» **Requirement**
Return only these lines, exactly: the one containing "R19: 680k (GND, VC) -> 4.7k (GND, VC)" and every line after it in the listing.

» **Provided records**
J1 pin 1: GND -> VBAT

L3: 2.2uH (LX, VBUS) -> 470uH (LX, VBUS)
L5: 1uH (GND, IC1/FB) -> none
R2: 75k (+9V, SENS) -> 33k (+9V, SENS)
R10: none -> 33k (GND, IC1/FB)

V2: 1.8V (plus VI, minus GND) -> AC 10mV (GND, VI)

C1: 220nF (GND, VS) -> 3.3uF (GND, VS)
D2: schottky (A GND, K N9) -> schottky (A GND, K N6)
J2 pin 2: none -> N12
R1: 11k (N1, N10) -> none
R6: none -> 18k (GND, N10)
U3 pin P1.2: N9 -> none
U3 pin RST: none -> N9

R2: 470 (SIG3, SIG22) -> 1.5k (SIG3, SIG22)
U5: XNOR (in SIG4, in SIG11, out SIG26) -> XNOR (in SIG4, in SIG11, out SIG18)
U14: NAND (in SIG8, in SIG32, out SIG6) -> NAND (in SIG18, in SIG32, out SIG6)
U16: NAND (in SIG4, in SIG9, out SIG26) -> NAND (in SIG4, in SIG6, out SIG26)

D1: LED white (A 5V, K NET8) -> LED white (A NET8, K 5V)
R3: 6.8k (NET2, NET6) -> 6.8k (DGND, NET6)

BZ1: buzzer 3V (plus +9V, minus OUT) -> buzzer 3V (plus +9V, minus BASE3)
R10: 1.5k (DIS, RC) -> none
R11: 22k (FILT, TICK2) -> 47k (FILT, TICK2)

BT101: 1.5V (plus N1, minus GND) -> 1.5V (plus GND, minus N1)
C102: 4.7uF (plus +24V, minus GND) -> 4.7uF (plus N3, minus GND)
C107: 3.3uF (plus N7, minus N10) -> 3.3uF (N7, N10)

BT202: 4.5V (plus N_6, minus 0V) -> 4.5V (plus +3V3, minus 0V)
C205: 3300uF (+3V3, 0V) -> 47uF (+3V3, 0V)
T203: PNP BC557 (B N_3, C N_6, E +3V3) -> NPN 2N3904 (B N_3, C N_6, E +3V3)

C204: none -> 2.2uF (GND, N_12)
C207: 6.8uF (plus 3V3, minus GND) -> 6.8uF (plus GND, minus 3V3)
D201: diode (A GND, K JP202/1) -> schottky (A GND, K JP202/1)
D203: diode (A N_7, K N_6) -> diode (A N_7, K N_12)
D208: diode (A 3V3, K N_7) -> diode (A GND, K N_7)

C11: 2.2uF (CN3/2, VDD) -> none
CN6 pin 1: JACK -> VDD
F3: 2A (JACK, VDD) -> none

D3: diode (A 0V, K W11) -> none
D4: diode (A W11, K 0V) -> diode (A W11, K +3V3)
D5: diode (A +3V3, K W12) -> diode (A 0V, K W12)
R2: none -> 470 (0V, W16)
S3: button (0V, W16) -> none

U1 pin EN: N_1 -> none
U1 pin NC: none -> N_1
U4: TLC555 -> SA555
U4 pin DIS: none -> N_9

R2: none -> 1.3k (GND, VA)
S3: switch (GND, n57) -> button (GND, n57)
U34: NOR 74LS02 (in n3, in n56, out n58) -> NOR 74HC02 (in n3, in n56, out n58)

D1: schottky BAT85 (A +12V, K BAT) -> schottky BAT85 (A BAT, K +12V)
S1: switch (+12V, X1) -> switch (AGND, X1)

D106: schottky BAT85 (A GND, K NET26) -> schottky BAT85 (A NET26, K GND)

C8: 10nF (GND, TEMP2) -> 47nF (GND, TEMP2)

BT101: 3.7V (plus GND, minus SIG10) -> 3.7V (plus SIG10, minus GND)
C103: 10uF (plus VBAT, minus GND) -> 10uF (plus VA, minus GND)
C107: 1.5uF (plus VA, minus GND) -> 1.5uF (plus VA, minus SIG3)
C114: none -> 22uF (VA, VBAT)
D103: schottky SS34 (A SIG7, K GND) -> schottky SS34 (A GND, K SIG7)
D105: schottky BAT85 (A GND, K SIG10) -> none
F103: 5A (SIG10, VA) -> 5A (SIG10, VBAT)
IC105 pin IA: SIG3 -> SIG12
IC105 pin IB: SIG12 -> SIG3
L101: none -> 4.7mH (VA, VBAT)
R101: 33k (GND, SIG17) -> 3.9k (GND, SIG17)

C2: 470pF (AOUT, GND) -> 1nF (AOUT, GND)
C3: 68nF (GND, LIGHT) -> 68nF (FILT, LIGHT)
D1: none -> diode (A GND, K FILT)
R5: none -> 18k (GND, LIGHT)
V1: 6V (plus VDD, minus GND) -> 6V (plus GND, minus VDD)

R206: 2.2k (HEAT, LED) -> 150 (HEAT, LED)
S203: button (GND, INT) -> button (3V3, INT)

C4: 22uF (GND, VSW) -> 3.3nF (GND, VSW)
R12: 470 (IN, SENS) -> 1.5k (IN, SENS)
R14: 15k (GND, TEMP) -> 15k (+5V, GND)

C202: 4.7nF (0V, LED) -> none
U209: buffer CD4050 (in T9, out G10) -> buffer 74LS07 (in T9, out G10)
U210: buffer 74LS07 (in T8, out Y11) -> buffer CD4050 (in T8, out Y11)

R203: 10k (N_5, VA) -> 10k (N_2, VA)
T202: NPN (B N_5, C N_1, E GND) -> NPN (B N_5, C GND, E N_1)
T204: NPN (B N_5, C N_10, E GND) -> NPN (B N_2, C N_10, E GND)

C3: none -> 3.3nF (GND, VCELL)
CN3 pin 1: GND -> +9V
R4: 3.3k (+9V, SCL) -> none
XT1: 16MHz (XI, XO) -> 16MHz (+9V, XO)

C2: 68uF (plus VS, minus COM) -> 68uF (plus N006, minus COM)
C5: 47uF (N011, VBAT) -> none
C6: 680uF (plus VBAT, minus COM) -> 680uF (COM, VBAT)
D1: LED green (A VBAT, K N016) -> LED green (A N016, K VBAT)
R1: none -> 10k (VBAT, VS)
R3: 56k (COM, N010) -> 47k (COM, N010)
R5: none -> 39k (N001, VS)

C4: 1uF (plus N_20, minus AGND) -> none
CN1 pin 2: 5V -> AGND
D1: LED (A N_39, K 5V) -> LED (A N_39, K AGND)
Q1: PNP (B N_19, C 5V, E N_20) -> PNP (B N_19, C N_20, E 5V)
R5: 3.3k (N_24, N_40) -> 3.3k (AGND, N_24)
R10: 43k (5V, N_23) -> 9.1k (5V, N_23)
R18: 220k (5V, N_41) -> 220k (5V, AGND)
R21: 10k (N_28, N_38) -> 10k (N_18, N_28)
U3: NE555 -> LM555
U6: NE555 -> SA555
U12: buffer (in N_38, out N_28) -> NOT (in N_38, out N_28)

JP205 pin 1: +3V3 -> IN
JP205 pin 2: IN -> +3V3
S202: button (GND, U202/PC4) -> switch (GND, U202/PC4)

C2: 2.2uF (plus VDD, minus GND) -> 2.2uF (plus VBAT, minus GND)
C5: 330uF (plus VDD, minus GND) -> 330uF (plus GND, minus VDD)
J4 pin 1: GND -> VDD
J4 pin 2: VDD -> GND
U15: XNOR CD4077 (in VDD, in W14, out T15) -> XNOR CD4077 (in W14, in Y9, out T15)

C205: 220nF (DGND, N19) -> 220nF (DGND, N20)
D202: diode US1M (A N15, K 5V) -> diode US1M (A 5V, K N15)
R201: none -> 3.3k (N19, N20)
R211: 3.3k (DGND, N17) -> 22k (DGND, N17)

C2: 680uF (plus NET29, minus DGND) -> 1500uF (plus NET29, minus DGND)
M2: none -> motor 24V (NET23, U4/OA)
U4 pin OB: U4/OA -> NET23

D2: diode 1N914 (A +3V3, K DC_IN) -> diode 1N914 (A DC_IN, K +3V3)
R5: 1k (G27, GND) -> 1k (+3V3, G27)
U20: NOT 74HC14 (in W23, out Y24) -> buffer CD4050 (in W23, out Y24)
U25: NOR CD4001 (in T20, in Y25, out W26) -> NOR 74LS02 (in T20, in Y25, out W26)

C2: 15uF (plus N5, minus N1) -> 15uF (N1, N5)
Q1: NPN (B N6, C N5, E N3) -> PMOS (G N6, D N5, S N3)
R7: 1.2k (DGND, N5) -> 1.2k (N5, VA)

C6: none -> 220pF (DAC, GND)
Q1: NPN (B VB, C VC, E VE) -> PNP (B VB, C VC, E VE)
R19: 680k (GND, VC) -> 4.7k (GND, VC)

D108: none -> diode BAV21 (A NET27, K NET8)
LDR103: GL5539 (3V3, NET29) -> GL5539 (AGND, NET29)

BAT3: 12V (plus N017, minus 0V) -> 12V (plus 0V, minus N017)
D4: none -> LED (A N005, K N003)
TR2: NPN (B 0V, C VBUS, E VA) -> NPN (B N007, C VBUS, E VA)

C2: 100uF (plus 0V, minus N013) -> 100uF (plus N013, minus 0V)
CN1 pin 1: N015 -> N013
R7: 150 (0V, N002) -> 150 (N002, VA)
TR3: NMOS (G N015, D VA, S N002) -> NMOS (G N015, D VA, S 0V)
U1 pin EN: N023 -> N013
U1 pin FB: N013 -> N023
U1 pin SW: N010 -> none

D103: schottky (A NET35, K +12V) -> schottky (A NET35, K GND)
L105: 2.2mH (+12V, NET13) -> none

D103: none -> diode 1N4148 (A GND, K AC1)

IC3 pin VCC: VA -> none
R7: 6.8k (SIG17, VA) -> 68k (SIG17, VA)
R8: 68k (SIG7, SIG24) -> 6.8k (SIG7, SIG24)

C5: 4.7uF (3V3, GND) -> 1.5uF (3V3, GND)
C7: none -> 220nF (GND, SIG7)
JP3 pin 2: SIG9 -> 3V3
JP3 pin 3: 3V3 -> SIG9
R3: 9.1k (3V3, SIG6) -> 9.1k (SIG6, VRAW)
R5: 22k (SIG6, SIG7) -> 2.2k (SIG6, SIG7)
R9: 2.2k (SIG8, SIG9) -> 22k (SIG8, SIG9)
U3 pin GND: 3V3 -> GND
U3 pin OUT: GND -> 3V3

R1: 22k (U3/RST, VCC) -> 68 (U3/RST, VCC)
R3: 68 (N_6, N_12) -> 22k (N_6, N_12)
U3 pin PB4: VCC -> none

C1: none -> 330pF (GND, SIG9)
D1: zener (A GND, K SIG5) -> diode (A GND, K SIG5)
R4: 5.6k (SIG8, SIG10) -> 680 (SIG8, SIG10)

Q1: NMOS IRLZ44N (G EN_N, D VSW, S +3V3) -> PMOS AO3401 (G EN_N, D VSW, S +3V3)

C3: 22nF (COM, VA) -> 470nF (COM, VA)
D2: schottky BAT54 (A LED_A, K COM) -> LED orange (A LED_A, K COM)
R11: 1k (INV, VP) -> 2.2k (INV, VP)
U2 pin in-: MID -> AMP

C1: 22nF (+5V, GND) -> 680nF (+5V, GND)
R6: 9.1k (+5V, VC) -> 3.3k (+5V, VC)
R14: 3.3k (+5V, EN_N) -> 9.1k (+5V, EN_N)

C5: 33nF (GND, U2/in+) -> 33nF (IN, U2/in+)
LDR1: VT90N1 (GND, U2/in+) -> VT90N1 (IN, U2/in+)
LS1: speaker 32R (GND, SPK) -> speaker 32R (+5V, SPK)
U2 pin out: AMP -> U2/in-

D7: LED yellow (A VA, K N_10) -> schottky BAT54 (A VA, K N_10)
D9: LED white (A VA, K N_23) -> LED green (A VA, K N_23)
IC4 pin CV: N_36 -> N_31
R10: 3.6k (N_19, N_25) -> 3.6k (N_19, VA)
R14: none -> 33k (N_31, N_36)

» **Answer for this exercise**
R19: 680k (GND, VC) -> 4.7k (GND, VC)

D108: none -> diode BAV21 (A NET27, K NET8)
LDR103: GL5539 (3V3, NET29) -> GL5539 (AGND, NET29)

BAT3: 12V (plus N017, minus 0V) -> 12V (plus 0V, minus N017)
D4: none -> LED (A N005, K N003)
TR2: NPN (B 0V, C VBUS, E VA) -> NPN (B N007, C VBUS, E VA)

C2: 100uF (plus 0V, minus N013) -> 100uF (plus N013, minus 0V)
CN1 pin 1: N015 -> N013
R7: 150 (0V, N002) -> 150 (N002, VA)
TR3: NMOS (G N015, D VA, S N002) -> NMOS (G N015, D VA, S 0V)
U1 pin EN: N023 -> N013
U1 pin FB: N013 -> N023
U1 pin SW: N010 -> none

D103: schottky (A NET35, K +12V) -> schottky (A NET35, K GND)
L105: 2.2mH (+12V, NET13) -> none

D103: none -> diode 1N4148 (A GND, K AC1)

IC3 pin VCC: VA -> none
R7: 6.8k (SIG17, VA) -> 68k (SIG17, VA)
R8: 68k (SIG7, SIG24) -> 6.8k (SIG7, SIG24)

C5: 4.7uF (3V3, GND) -> 1.5uF (3V3, GND)
C7: none -> 220nF (GND, SIG7)
JP3 pin 2: SIG9 -> 3V3
JP3 pin 3: 3V3 -> SIG9
R3: 9.1k (3V3, SIG6) -> 9.1k (SIG6, VRAW)
R5: 22k (SIG6, SIG7) -> 2.2k (SIG6, SIG7)
R9: 2.2k (SIG8, SIG9) -> 22k (SIG8, SIG9)
U3 pin GND: 3V3 -> GND
U3 pin OUT: GND -> 3V3

R1: 22k (U3/RST, VCC) -> 68 (U3/RST, VCC)
R3: 68 (N_6, N_12) -> 22k (N_6, N_12)
U3 pin PB4: VCC -> none

C1: none -> 330pF (GND, SIG9)
D1: zener (A GND, K SIG5) -> diode (A GND, K SIG5)
R4: 5.6k (SIG8, SIG10) -> 680 (SIG8, SIG10)

Q1: NMOS IRLZ44N (G EN_N, D VSW, S +3V3) -> PMOS AO3401 (G EN_N, D VSW, S +3V3)

C3: 22nF (COM, VA) -> 470nF (COM, VA)
D2: schottky BAT54 (A LED_A, K COM) -> LED orange (A LED_A, K COM)
R11: 1k (INV, VP) -> 2.2k (INV, VP)
U2 pin in-: MID -> AMP

C1: 22nF (+5V, GND) -> 680nF (+5V, GND)
R6: 9.1k (+5V, VC) -> 3.3k (+5V, VC)
R14: 3.3k (+5V, EN_N) -> 9.1k (+5V, EN_N)

C5: 33nF (GND, U2/in+) -> 33nF (IN, U2/in+)
LDR1: VT90N1 (GND, U2/in+) -> VT90N1 (IN, U2/in+)
LS1: speaker 32R (GND, SPK) -> speaker 32R (+5V, SPK)
U2 pin out: AMP -> U2/in-

D7: LED yellow (A VA, K N_10) -> schottky BAT54 (A VA, K N_10)
D9: LED white (A VA, K N_23) -> LED green (A VA, K N_23)
IC4 pin CV: N_36 -> N_31
R10: 3.6k (N_19, N_25) -> 3.6k (N_19, VA)
R14: none -> 33k (N_31, N_36)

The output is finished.